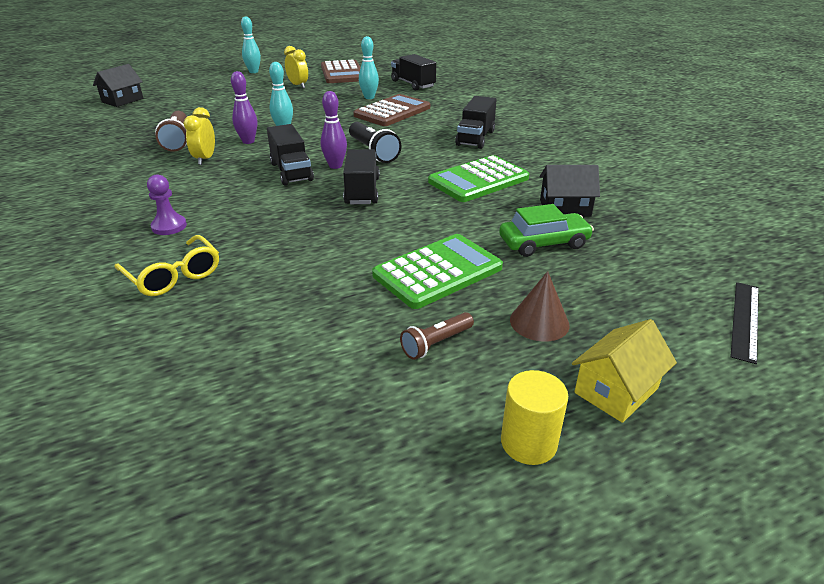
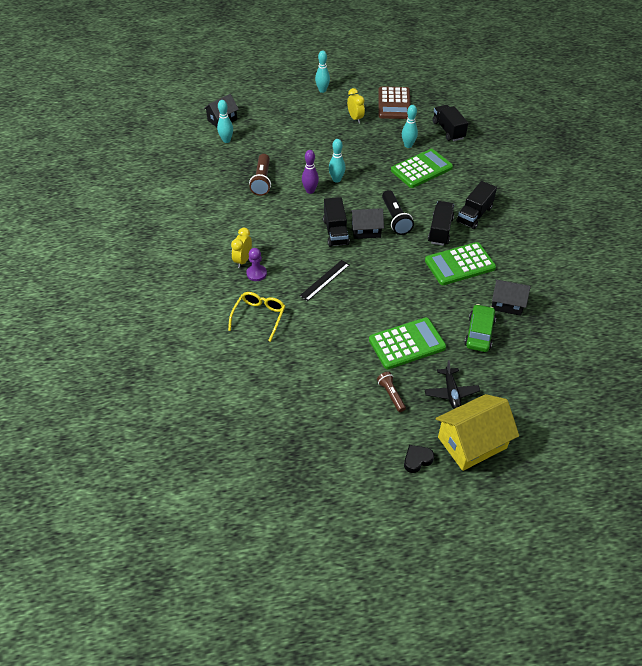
camera: 15 degrees right, 15 degrees up
(127, 114) = (226, 140): none -> turquoise bowling pin
(174, 276) = (259, 317): yellow glasses -> yellow glasses turned 135 degrees counterclockwise
(205, 159) = (280, 207): yellow clock -> yellow clock (243, 260)
(335, 166) = (366, 231): purple bowling pin -> black house
(362, 191) = (378, 261): black truck -> black truck (440, 230)
(392, 112) = (421, 169): brown calculator -> green calculator
(436, 343) = (391, 394): brown flashlight -> brown flashlight turned 90 degrees clockwise
(528, 443) = (417, 460): yellow cylinder -> black heart
(539, 322) = (451, 392): brown cone -> black plane
(543, 243) = (479, 333): green car -> green car turned 75 degrees counterclockwise
(616, 390) = (472, 443): yellow house -> yellow house, size x1.58
(745, 320) = (568, 416): black ruler -> black ruler (325, 280)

☆ ☆ ☆ ☆

What you are asked to do: Reproduce every record above word for word. Leave the pictures out.

Answer to the problem:
camera: 15 degrees right, 15 degrees up
(127, 114) = (226, 140): none -> turquoise bowling pin
(174, 276) = (259, 317): yellow glasses -> yellow glasses turned 135 degrees counterclockwise
(205, 159) = (280, 207): yellow clock -> yellow clock (243, 260)
(335, 166) = (366, 231): purple bowling pin -> black house
(362, 191) = (378, 261): black truck -> black truck (440, 230)
(392, 112) = (421, 169): brown calculator -> green calculator
(436, 343) = (391, 394): brown flashlight -> brown flashlight turned 90 degrees clockwise
(528, 443) = (417, 460): yellow cylinder -> black heart
(539, 322) = (451, 392): brown cone -> black plane
(543, 243) = (479, 333): green car -> green car turned 75 degrees counterclockwise
(616, 390) = (472, 443): yellow house -> yellow house, size x1.58
(745, 320) = (568, 416): black ruler -> black ruler (325, 280)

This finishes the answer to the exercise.